Content starts

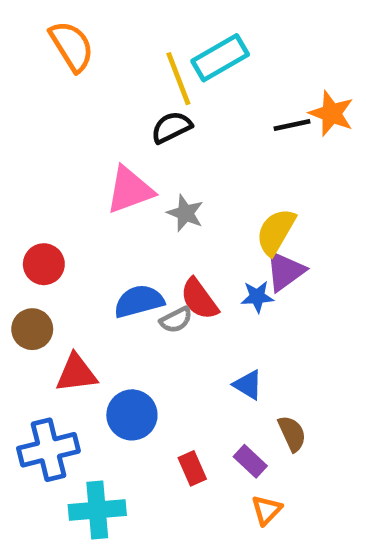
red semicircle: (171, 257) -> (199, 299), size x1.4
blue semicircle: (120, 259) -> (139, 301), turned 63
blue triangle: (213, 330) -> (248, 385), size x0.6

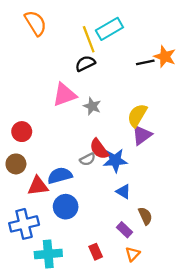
blue star: (257, 297) -> (115, 160), moved, size x1.5
blue semicircle: (139, 301) -> (60, 175), moved
red rectangle: (192, 468) -> (96, 252), moved

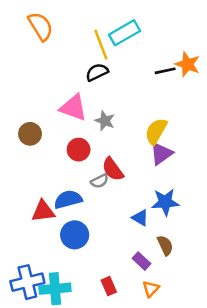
pink triangle: (64, 95) -> (73, 108), turned 40
red circle: (22, 132) -> (79, 150), moved
blue star: (115, 160) -> (165, 202), moved
brown circle: (16, 164) -> (30, 134), moved
blue cross: (24, 224) -> (27, 282), moved

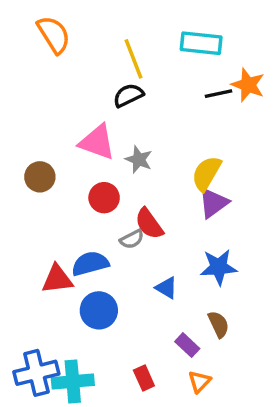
cyan rectangle: (124, 33) -> (201, 43), moved, turned 36
blue triangle: (140, 218) -> (166, 288), moved

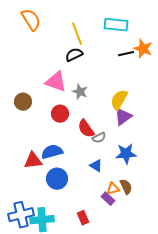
gray semicircle: (132, 239) -> (99, 138), moved
orange triangle: (199, 382) -> (113, 189), moved, turned 32

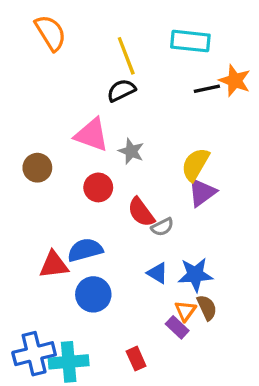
blue star: (126, 154) -> (195, 275), moved
orange triangle: (113, 189) -> (185, 311), turned -40

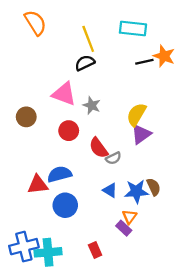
brown semicircle: (207, 308) -> (154, 187), moved

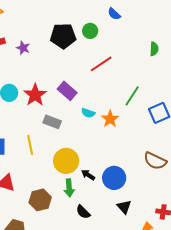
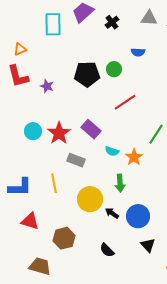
blue semicircle: (114, 14) -> (138, 52), turned -40
green arrow: (69, 188) -> (120, 183), moved

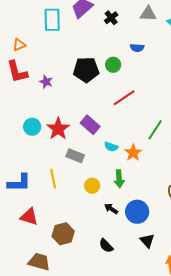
yellow circle: (90, 199) -> (92, 186), moved, size x0.6

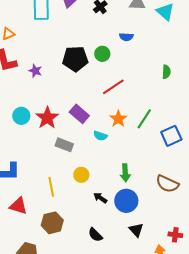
orange star: (133, 153) -> (118, 119), moved
yellow line: (53, 179) -> (51, 187), moved
green arrow: (119, 179) -> (125, 173), moved

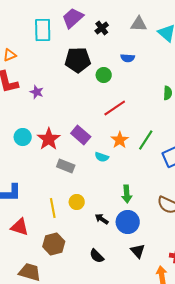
black pentagon: (75, 59) -> (78, 60), moved
yellow circle: (81, 175) -> (77, 202), moved

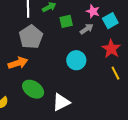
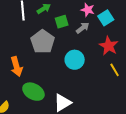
gray pentagon: (31, 37) -> (43, 42), moved
orange arrow: (18, 63) -> (17, 67), turned 96

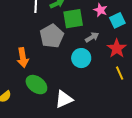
green square: (62, 22) -> (73, 19), size x1.5
gray arrow: (83, 28) -> (92, 37), moved

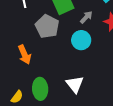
green ellipse: (36, 85) -> (40, 89), moved, turned 65
white triangle: (64, 99) -> (75, 84), turned -30

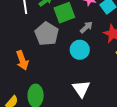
white triangle: (75, 84) -> (81, 89), moved

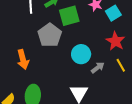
gray arrow: (86, 27) -> (98, 68), moved

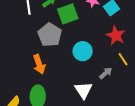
orange arrow: (23, 59) -> (39, 64), moved
gray arrow: (98, 68) -> (106, 73), moved

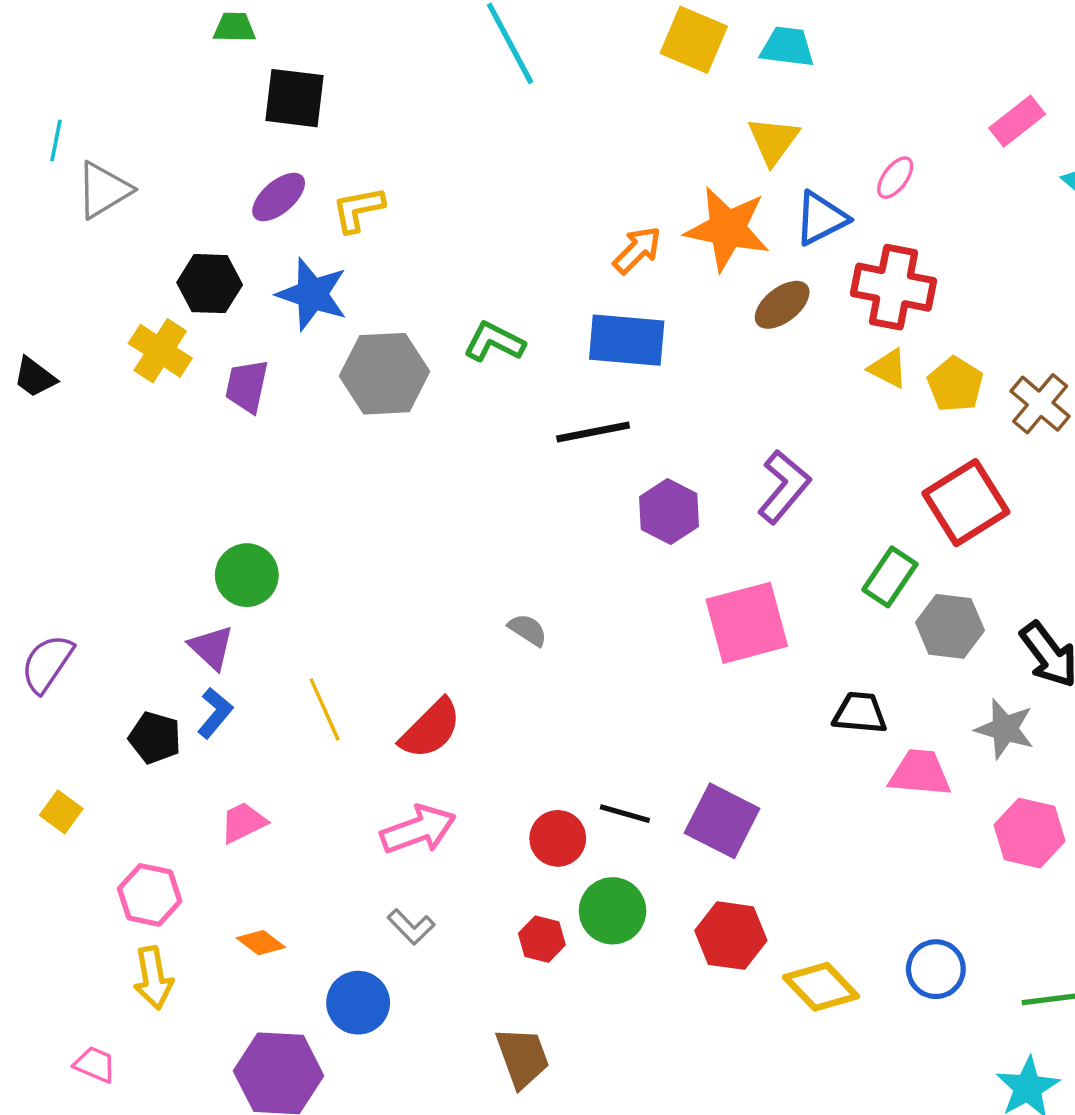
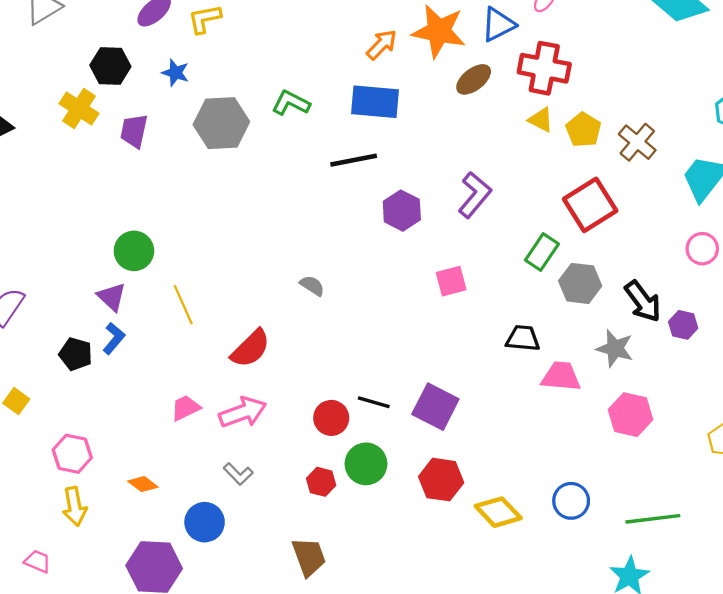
blue star: (312, 294) -> (175, 73), size x0.6
pink square: (747, 623) -> (451, 281), size x0.6
yellow line: (325, 709) -> (183, 305), moved
pink trapezoid: (243, 822) -> (186, 408), moved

Content ends

_Exercise directions_. Of the lines above, copy only those from the one holding "blue semicircle: (120, 259)" to the one holding "gray semicircle: (132, 239)", both included, and exclude every image.

_Completed exercise_.
blue semicircle: (120, 259) -> (139, 301), turned 63
blue triangle: (213, 330) -> (248, 385), size x0.6

blue star: (257, 297) -> (115, 160), moved, size x1.5
blue semicircle: (139, 301) -> (60, 175), moved
red rectangle: (192, 468) -> (96, 252), moved

pink triangle: (64, 95) -> (73, 108), turned 40
red circle: (22, 132) -> (79, 150), moved
blue star: (115, 160) -> (165, 202), moved
brown circle: (16, 164) -> (30, 134), moved
blue cross: (24, 224) -> (27, 282), moved

cyan rectangle: (124, 33) -> (201, 43), moved, turned 36
blue triangle: (140, 218) -> (166, 288), moved

gray semicircle: (132, 239) -> (99, 138), moved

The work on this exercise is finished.